◆ WHAT YOU SHOULD DO: Give as output the line that contains "C202: 47nF (AGND, U204/in-)", followed by every remaining line of the entries, unchanged and with nothing added.

Source records:
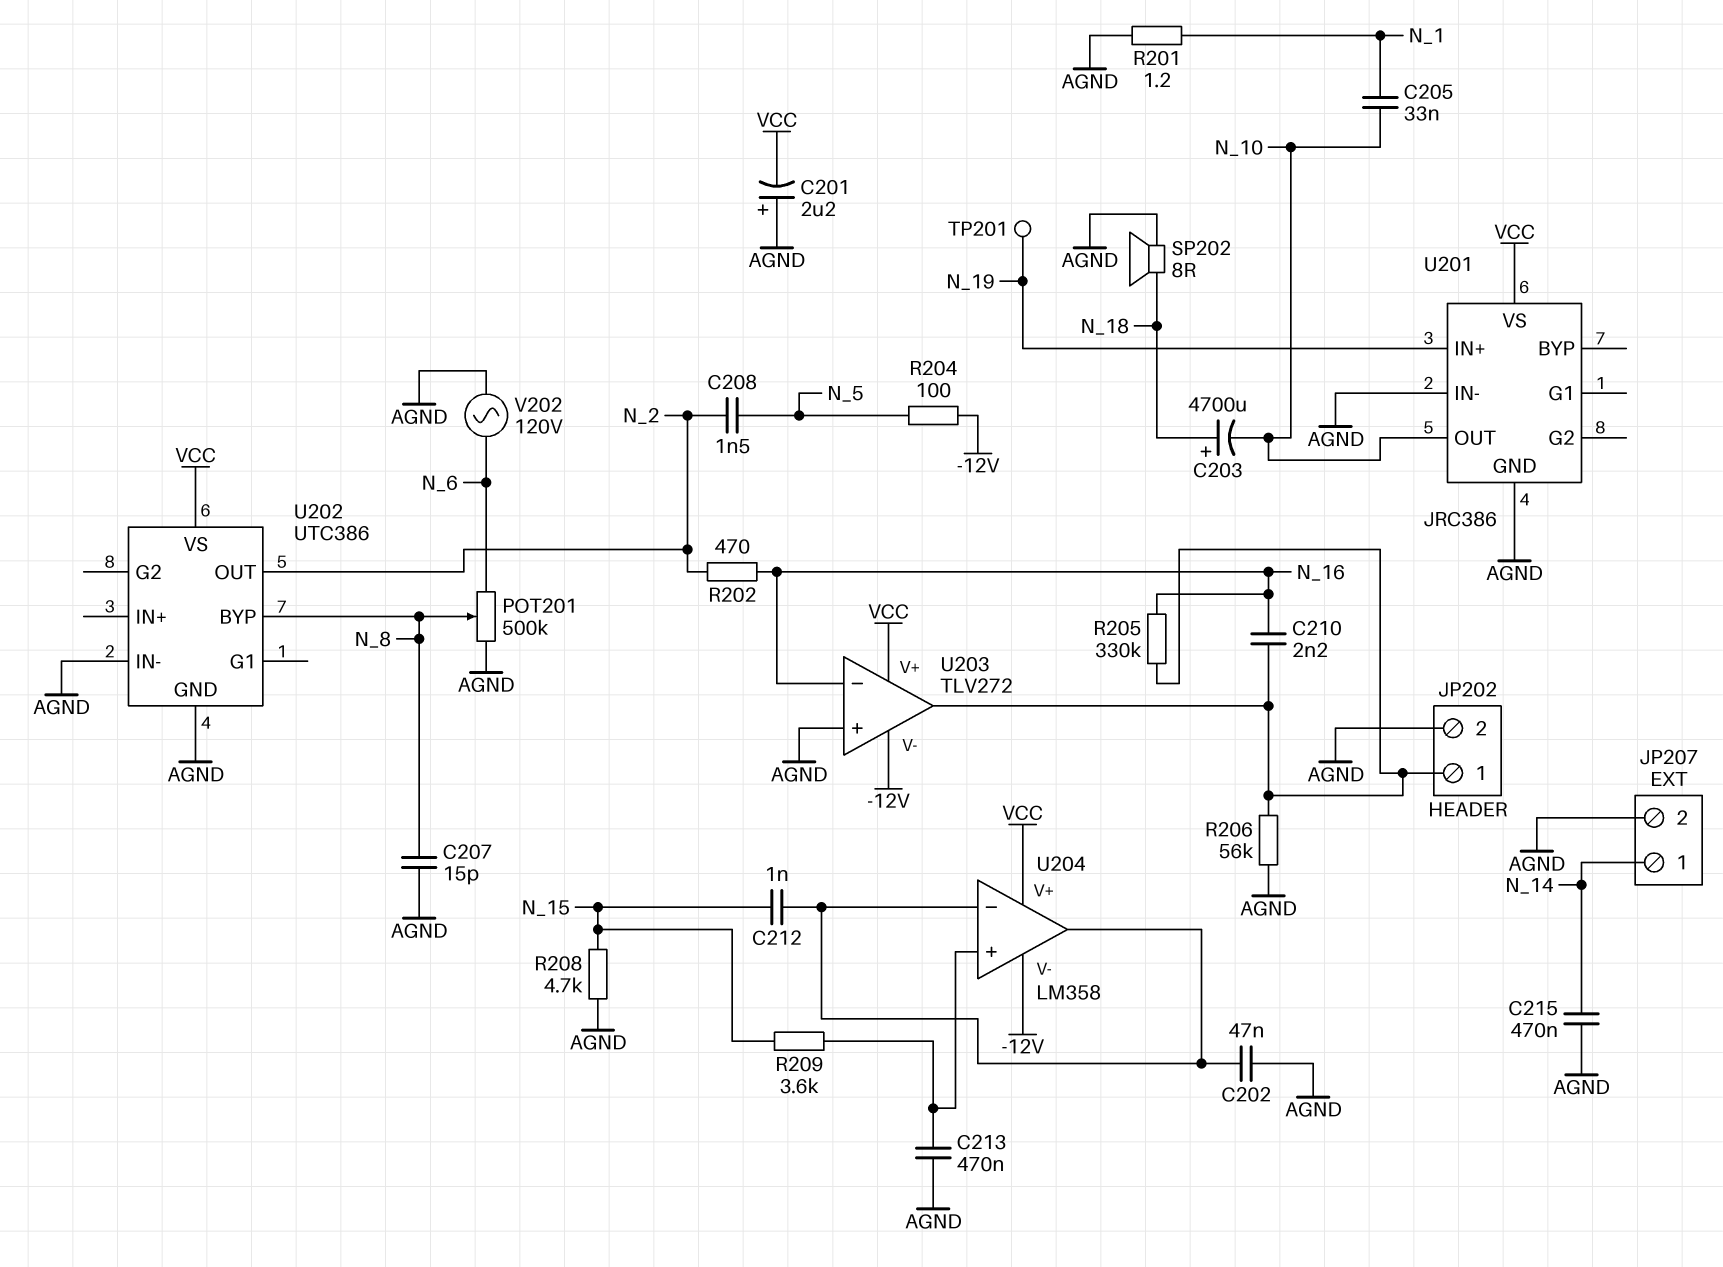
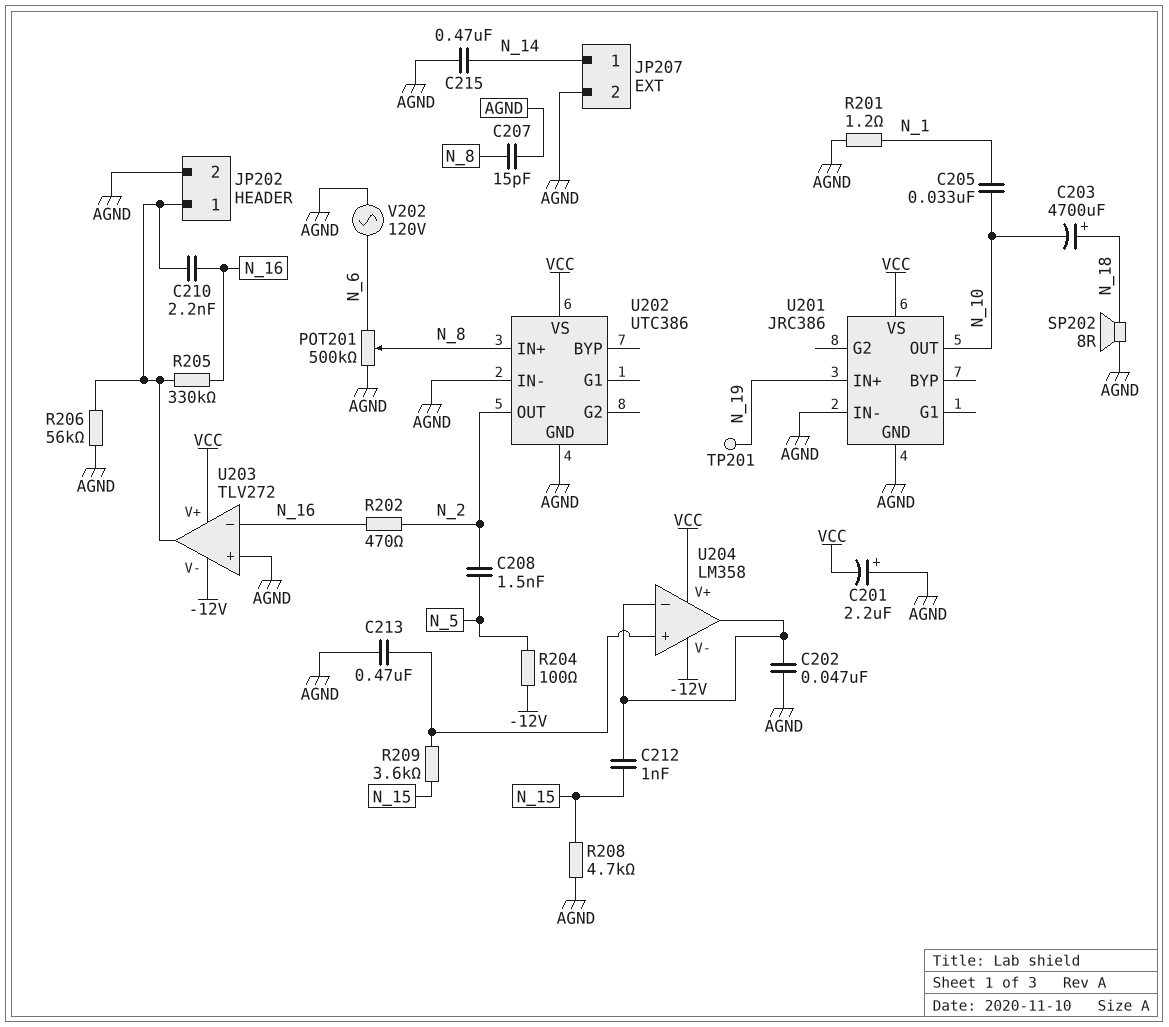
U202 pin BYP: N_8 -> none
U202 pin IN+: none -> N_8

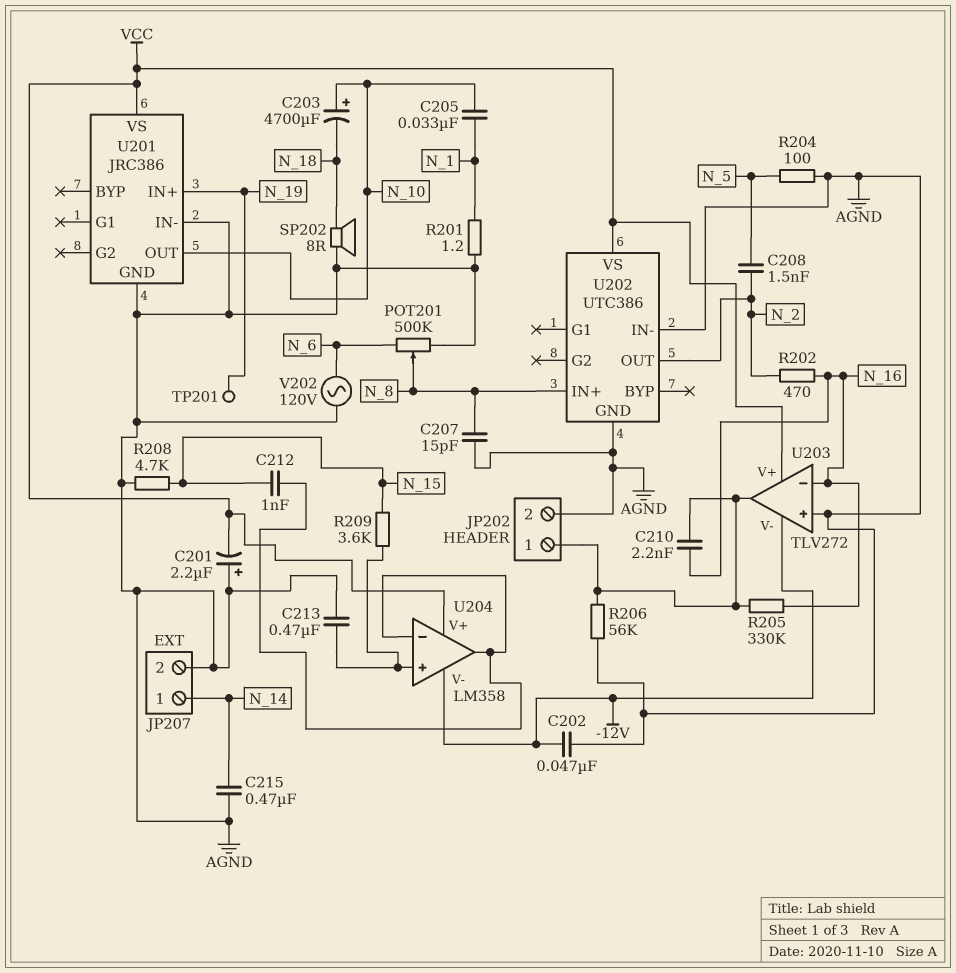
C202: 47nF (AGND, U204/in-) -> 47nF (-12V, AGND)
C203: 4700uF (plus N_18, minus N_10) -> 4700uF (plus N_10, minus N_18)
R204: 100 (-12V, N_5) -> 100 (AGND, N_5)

◆ RESULT OF THE EXERCISE:
C202: 47nF (AGND, U204/in-) -> 47nF (-12V, AGND)
C203: 4700uF (plus N_18, minus N_10) -> 4700uF (plus N_10, minus N_18)
R204: 100 (-12V, N_5) -> 100 (AGND, N_5)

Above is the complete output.